**Information shown**

========

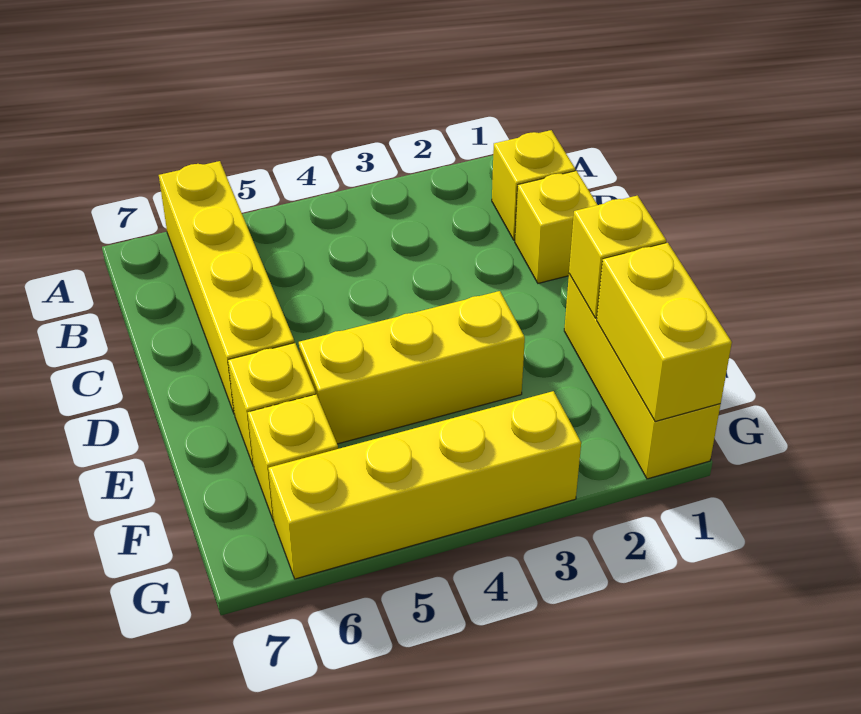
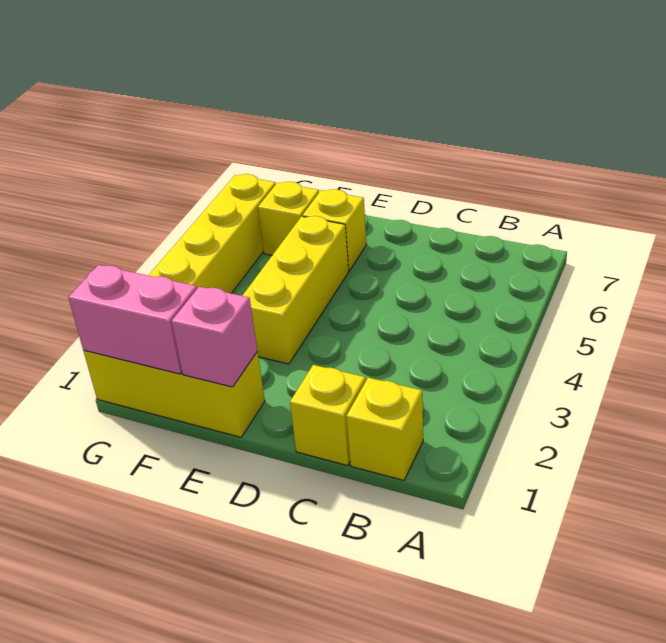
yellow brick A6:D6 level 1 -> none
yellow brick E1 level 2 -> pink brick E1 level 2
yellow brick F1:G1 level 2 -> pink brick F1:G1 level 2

========

Repeat the data above exactly; images are not part of the copy.

**Solution**
yellow brick A6:D6 level 1 -> none
yellow brick E1 level 2 -> pink brick E1 level 2
yellow brick F1:G1 level 2 -> pink brick F1:G1 level 2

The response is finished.